**Directions:**
Look for the line that has "IC210: XOR 74HC86" in the material below; please repeat it and every line after it, exactly, up to and including the line that has "R202: 15k (GND, N033) -> 15k (GND, VCC)", and nothing else.

**Source data:**
########################################

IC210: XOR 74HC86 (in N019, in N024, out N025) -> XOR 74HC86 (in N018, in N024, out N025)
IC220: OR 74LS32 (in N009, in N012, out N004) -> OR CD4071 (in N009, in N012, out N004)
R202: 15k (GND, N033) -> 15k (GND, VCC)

########################################

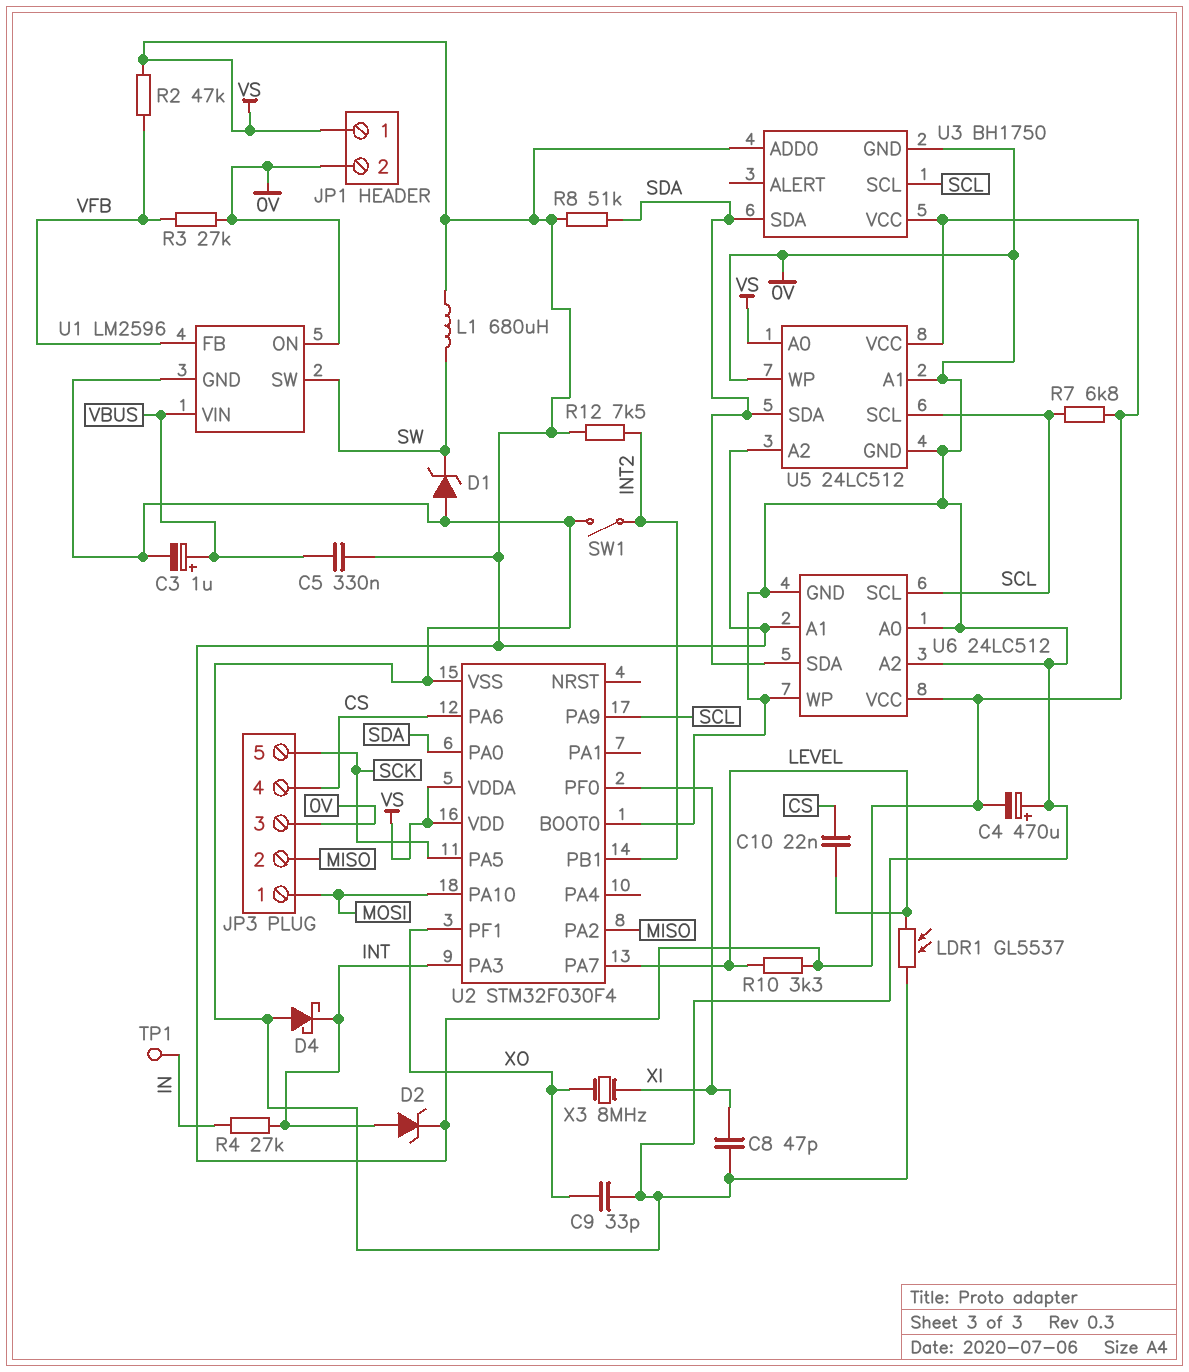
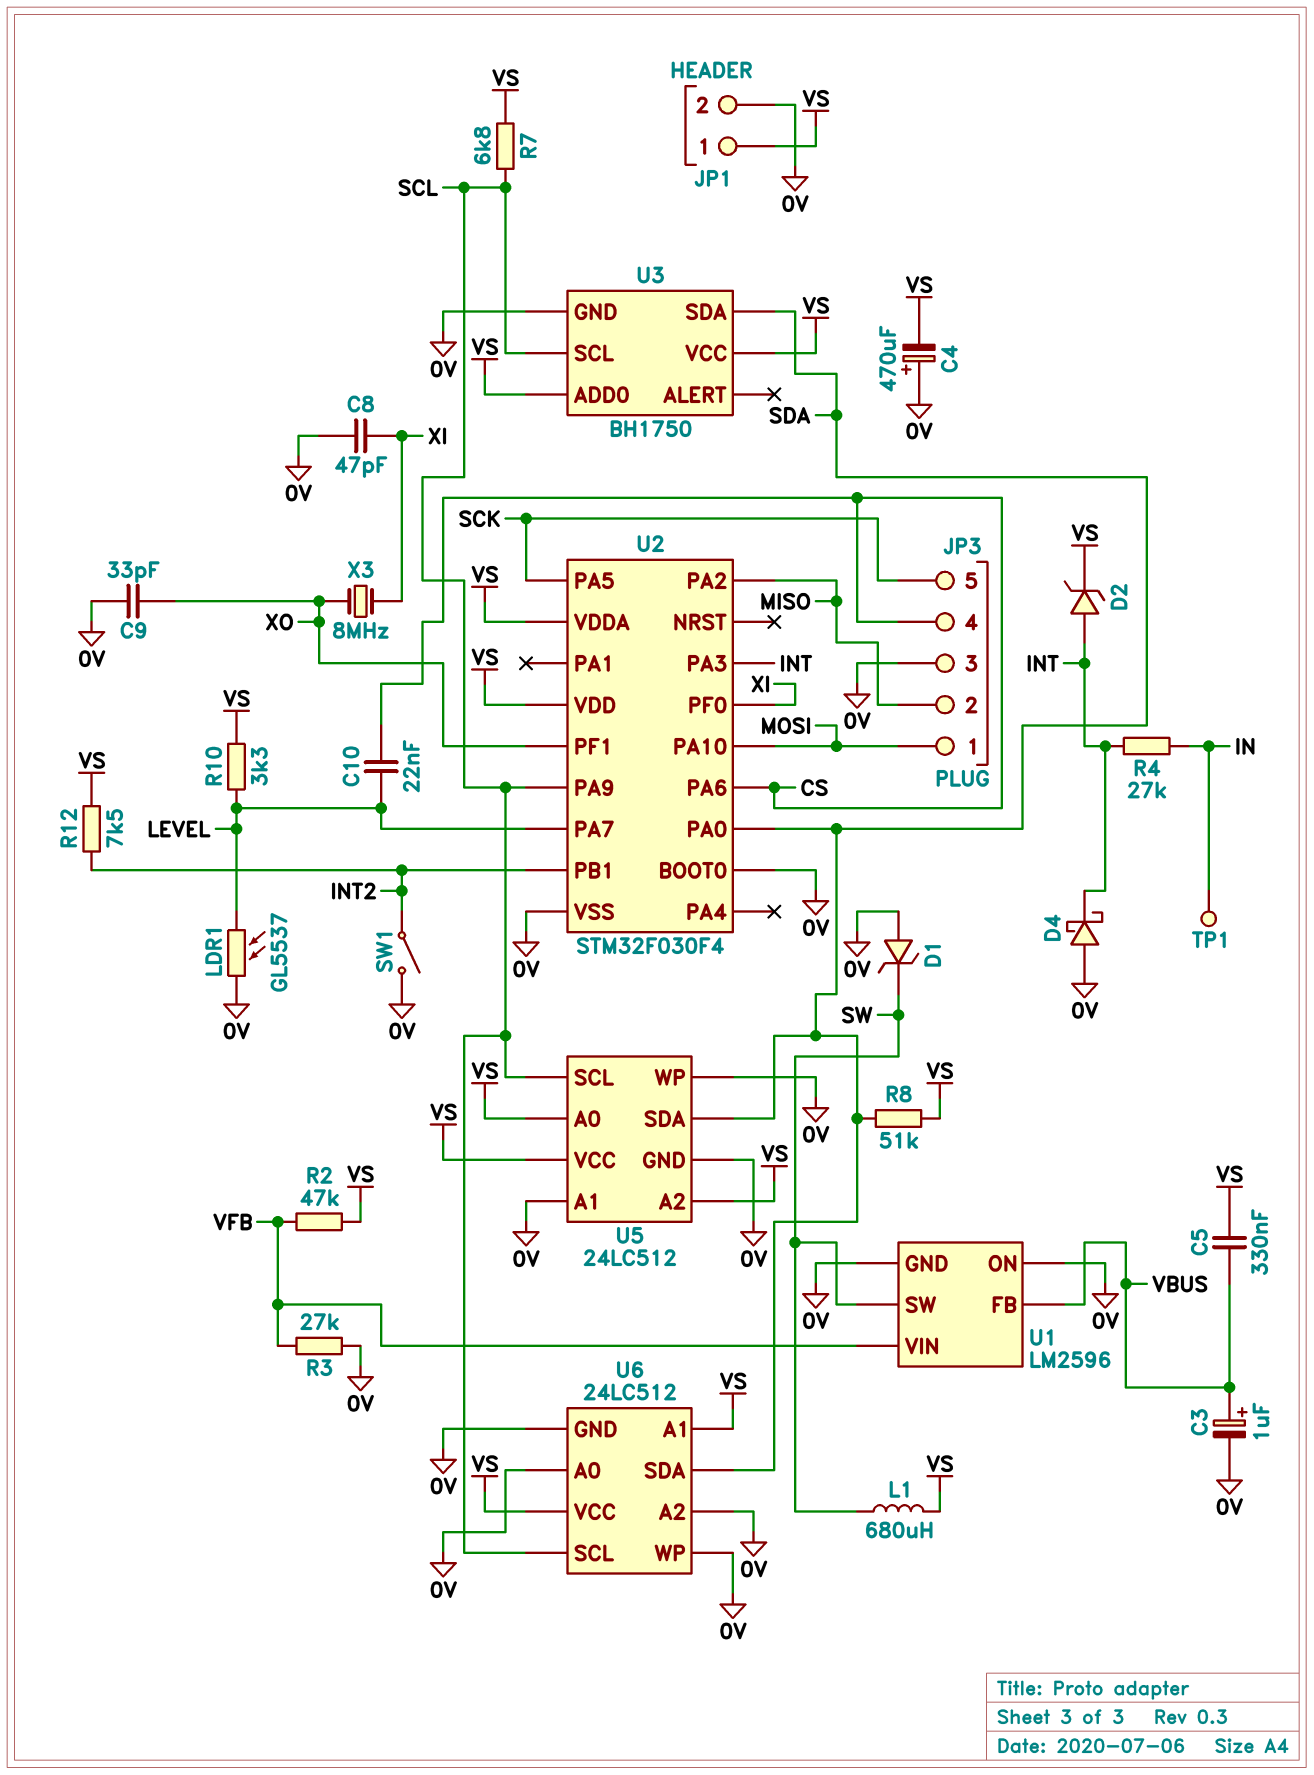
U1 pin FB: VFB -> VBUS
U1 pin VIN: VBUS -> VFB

########################################

**Task output:**
IC210: XOR 74HC86 (in N019, in N024, out N025) -> XOR 74HC86 (in N018, in N024, out N025)
IC220: OR 74LS32 (in N009, in N012, out N004) -> OR CD4071 (in N009, in N012, out N004)
R202: 15k (GND, N033) -> 15k (GND, VCC)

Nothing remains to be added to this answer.